┌──

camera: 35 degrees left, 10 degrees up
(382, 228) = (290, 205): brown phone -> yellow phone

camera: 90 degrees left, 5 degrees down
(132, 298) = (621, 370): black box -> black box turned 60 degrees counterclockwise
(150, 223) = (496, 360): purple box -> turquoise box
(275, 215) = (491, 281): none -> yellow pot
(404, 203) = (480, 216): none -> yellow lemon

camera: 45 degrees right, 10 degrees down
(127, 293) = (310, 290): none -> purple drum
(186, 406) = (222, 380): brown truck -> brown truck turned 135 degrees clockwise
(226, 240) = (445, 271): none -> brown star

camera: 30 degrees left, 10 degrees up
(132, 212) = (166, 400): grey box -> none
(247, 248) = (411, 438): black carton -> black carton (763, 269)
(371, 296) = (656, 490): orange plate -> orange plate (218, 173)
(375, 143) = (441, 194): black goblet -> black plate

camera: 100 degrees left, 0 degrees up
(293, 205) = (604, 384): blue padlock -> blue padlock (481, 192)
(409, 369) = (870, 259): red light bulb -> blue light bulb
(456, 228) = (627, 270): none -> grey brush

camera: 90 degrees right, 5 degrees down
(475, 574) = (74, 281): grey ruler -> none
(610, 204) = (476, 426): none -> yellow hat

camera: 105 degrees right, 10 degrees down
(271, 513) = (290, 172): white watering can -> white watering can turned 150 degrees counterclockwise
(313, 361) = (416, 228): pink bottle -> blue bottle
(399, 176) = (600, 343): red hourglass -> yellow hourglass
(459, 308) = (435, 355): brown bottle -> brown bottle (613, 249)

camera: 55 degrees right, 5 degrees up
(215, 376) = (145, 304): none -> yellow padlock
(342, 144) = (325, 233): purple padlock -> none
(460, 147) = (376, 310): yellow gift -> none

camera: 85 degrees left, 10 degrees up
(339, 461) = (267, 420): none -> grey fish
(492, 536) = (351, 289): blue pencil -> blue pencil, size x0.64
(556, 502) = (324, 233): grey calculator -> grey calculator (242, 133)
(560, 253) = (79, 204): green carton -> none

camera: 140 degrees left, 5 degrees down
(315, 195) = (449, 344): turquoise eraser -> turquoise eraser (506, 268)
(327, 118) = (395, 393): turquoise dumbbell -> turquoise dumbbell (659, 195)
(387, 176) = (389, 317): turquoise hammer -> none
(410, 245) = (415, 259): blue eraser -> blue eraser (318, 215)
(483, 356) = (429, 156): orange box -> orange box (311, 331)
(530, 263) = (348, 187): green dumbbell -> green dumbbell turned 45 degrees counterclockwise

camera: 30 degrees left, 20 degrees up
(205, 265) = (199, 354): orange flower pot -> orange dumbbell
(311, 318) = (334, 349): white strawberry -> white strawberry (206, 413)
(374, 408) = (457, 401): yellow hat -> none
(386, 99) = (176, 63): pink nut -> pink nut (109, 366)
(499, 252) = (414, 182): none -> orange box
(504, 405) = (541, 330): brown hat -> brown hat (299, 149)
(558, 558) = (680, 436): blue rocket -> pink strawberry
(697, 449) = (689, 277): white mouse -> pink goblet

└──

# [Requirement]
Return a word-for-word copy of the lines above from the one holding "(492, 536) = (351, 289): blue" through the one holding "(387, 176) = (389, 317): turquoise", with both of them included and nothing besides.

# [Exercise answer]
(492, 536) = (351, 289): blue pencil -> blue pencil, size x0.64
(556, 502) = (324, 233): grey calculator -> grey calculator (242, 133)
(560, 253) = (79, 204): green carton -> none

camera: 140 degrees left, 5 degrees down
(315, 195) = (449, 344): turquoise eraser -> turquoise eraser (506, 268)
(327, 118) = (395, 393): turquoise dumbbell -> turquoise dumbbell (659, 195)
(387, 176) = (389, 317): turquoise hammer -> none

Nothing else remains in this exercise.